▸ **Task details**
Could you reproduce the data from its start up to and including the line with "The width and height of the screenshot is (960, 540). Find", replacing "object" with "item" and leaving everything else unchanged? Omit the pictures from your answer.

Stored records:
'''

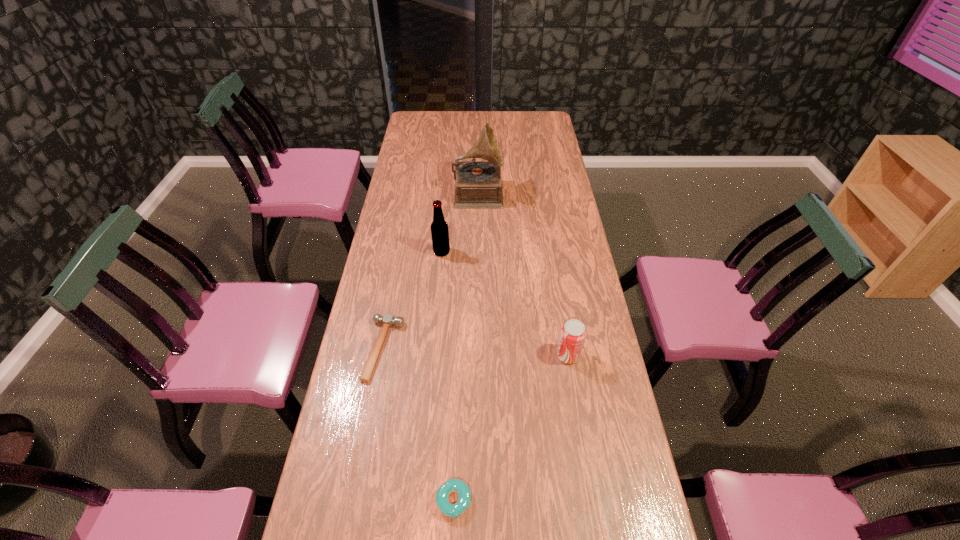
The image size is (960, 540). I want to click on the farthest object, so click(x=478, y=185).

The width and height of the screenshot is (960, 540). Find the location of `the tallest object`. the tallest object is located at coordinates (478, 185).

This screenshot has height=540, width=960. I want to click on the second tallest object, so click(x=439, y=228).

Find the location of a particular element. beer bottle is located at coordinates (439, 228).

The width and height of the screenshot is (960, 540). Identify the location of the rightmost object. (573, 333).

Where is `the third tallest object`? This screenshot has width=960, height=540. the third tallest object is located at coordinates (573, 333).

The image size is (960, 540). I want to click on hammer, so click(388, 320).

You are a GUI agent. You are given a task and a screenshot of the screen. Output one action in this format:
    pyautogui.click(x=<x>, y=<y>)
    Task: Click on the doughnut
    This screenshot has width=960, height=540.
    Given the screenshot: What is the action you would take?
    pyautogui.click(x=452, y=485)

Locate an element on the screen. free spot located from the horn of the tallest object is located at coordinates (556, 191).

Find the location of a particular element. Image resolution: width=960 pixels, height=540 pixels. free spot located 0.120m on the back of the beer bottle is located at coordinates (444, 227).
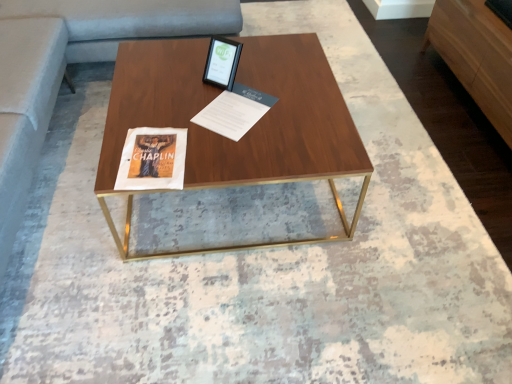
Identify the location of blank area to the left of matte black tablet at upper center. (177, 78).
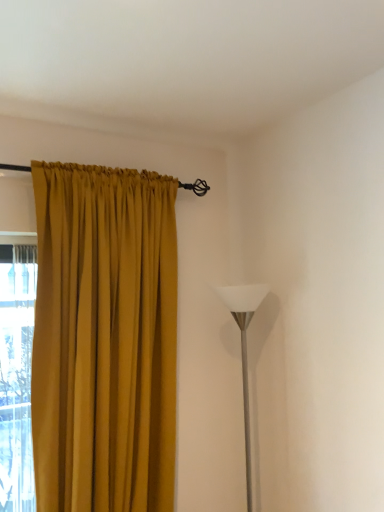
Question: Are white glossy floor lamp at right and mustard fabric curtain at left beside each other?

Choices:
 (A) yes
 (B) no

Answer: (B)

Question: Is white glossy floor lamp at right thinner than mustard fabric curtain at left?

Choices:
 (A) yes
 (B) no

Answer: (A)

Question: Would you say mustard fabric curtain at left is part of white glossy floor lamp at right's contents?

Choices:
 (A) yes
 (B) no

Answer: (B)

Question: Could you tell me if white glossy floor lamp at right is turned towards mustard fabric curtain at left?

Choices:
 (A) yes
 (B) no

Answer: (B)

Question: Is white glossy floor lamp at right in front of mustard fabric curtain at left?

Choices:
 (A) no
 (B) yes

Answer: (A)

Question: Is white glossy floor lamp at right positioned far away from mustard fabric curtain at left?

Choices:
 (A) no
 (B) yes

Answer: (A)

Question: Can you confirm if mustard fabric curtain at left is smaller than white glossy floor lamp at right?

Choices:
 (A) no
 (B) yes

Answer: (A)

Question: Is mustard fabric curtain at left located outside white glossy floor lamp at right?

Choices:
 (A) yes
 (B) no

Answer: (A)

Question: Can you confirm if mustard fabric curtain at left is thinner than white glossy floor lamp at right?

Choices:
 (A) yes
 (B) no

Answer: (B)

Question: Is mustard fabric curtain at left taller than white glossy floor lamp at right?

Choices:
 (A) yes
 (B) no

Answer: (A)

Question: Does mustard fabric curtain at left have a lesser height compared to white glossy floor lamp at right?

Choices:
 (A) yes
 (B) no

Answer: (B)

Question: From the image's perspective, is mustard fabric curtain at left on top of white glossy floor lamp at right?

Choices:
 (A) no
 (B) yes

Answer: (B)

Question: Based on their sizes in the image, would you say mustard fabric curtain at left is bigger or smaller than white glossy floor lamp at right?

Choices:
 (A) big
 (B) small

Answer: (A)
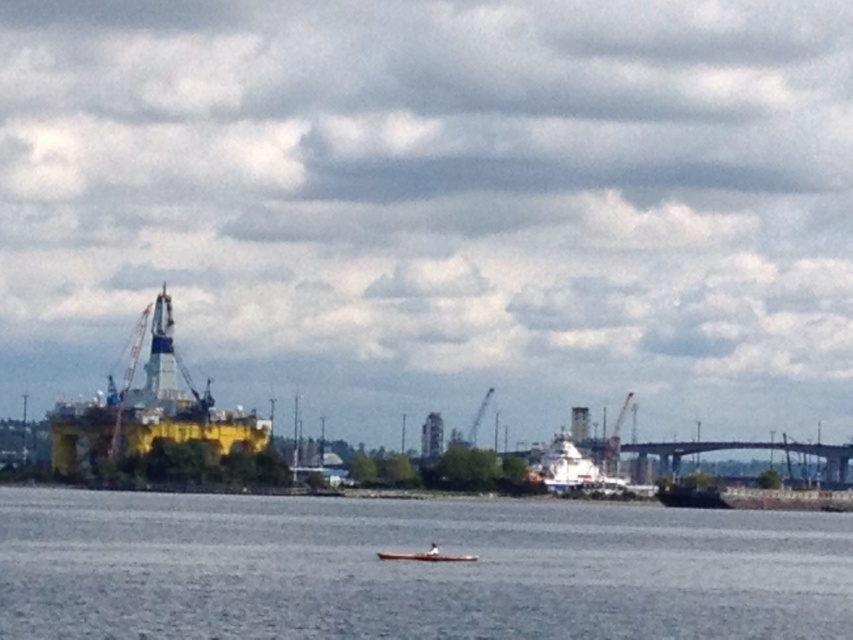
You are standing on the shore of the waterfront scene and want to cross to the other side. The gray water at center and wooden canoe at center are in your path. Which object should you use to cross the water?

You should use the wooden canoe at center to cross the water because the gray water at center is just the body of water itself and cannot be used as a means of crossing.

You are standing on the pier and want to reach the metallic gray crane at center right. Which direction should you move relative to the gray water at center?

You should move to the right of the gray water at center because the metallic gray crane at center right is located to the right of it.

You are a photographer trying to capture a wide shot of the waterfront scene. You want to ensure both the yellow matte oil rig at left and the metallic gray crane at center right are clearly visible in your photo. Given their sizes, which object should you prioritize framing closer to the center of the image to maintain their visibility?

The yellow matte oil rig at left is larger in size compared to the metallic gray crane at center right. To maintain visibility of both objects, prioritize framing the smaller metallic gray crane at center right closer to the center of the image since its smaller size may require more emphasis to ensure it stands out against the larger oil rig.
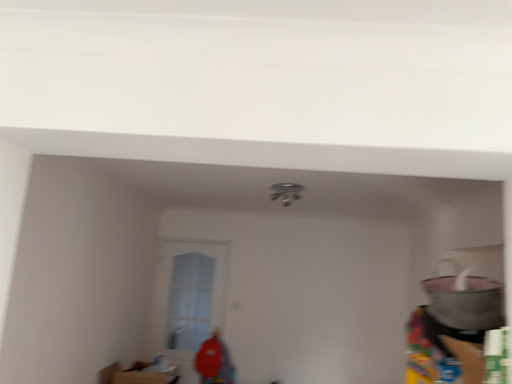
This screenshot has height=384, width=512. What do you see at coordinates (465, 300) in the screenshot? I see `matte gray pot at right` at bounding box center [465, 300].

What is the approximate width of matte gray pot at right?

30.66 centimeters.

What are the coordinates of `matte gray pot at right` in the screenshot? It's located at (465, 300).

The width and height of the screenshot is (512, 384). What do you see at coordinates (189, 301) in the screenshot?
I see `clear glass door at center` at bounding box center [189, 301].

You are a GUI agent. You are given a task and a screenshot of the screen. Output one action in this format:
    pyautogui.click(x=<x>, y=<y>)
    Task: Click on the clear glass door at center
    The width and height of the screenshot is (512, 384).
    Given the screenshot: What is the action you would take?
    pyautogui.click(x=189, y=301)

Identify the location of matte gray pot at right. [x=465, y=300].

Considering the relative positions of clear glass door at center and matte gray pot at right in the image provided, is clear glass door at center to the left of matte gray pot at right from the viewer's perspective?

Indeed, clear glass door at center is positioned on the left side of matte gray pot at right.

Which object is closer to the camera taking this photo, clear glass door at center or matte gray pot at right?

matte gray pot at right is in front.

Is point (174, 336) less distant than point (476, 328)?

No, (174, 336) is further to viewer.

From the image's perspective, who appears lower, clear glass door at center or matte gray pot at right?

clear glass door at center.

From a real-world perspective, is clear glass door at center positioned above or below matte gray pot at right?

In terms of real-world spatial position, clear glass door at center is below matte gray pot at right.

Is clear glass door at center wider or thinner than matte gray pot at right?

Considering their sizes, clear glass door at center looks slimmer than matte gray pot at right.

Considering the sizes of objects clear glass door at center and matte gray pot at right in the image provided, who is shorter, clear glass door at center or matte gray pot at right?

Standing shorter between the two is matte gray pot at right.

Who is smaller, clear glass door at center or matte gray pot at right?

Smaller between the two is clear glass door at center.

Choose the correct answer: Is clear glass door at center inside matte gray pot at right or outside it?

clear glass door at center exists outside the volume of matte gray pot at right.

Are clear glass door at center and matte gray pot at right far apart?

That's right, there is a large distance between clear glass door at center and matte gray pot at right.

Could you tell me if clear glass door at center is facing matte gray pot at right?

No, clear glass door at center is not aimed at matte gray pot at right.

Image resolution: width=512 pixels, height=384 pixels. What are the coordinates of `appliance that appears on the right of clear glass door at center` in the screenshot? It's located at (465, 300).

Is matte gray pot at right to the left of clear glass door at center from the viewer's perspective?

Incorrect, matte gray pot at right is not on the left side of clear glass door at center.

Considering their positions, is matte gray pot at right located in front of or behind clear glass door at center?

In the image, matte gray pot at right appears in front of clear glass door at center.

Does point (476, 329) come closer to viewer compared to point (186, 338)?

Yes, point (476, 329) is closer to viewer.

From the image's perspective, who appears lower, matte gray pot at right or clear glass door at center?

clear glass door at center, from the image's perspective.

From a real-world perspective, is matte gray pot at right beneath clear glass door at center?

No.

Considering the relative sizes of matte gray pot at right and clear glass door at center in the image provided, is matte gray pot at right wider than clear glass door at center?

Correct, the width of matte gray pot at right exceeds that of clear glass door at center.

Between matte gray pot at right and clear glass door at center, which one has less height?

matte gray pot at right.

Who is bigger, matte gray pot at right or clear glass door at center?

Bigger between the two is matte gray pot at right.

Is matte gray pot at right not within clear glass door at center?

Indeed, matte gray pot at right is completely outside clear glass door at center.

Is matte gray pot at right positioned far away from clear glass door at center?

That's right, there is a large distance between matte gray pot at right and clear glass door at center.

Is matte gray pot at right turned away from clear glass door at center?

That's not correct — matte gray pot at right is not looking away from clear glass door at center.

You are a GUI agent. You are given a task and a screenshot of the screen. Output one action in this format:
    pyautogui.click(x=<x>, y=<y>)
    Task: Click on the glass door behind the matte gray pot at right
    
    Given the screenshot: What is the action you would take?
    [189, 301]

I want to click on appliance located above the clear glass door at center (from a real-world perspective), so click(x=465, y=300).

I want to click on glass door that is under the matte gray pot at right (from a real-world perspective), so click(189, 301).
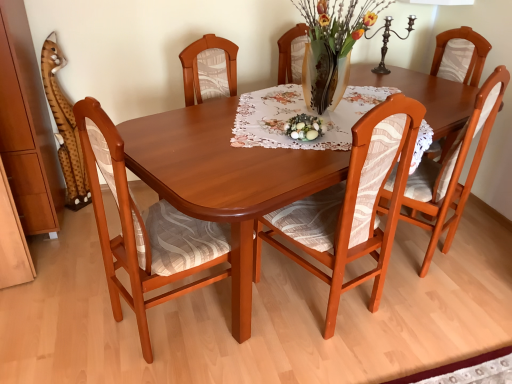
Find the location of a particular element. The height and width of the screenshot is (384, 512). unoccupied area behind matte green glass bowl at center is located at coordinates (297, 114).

'''

▸ **Response below**
The image size is (960, 540). I want to click on the farthest item, so click(x=478, y=185).

The width and height of the screenshot is (960, 540). Find the location of `the tallest item`. the tallest item is located at coordinates (478, 185).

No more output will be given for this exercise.